_Task brief_:
From the records below, set down exactly the lines starting with the line that contains "white brick E4:F4" and going on through the line that contains "white brick H4". Nothing else is wanted.

_Data provided_:
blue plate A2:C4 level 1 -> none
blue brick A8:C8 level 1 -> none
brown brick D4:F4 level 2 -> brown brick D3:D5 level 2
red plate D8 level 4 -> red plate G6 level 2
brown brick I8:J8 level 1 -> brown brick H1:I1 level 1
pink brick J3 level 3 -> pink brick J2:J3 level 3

...

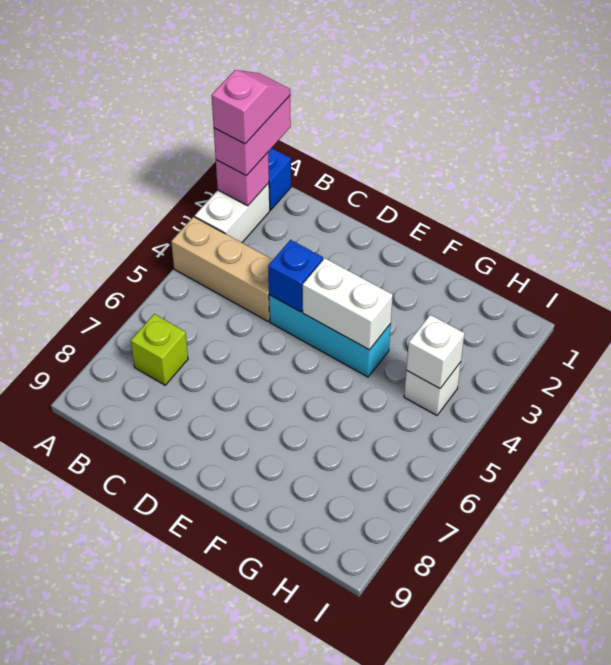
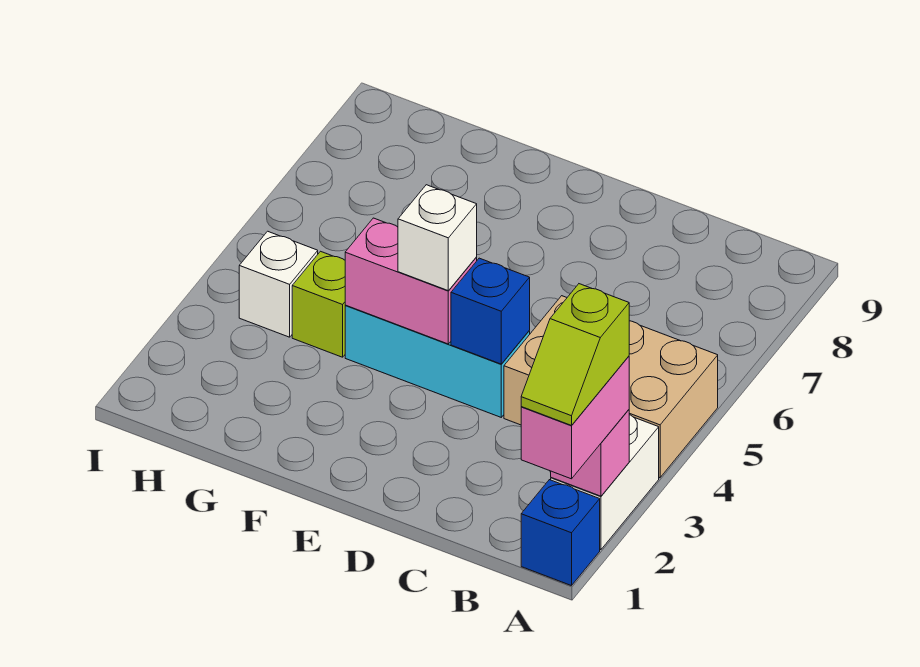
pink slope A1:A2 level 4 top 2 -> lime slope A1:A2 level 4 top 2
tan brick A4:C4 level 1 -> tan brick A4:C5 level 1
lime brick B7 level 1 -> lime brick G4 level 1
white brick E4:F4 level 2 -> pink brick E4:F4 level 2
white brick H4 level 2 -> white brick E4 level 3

---

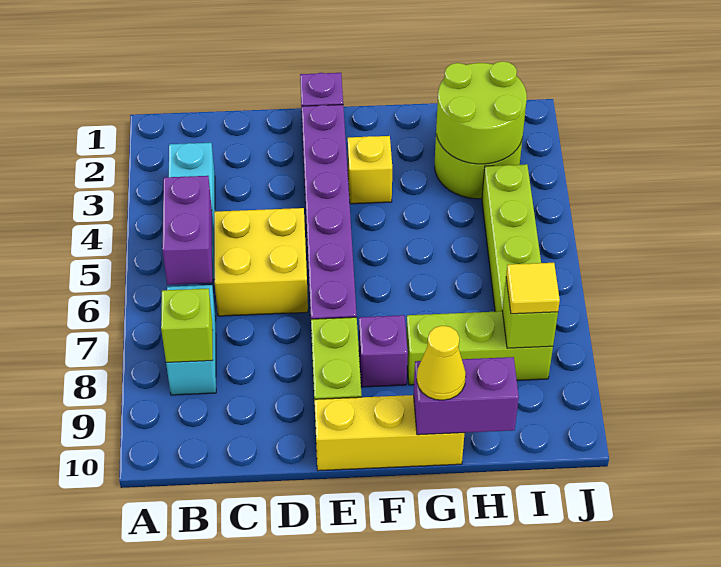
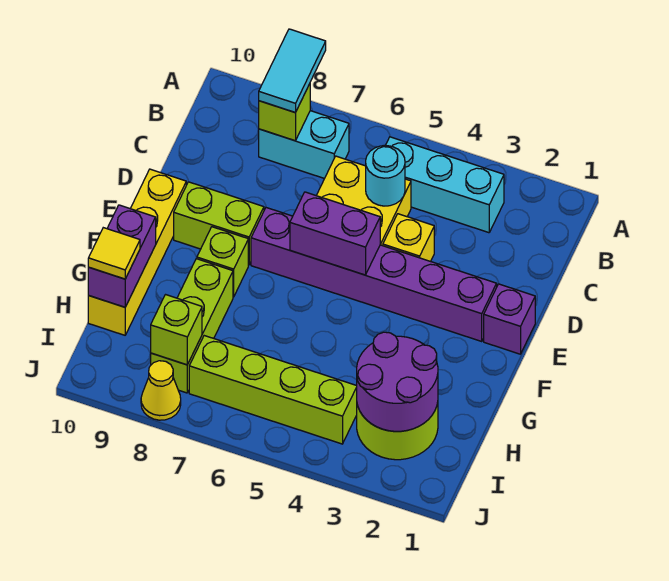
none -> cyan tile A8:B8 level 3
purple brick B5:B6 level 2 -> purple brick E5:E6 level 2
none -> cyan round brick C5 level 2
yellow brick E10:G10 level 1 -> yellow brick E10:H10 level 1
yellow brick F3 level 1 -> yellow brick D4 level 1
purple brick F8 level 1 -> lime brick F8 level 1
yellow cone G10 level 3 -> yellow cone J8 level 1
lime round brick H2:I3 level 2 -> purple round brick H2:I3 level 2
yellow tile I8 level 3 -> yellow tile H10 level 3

_Solution below_:
white brick E4:F4 level 2 -> pink brick E4:F4 level 2
white brick H4 level 2 -> white brick E4 level 3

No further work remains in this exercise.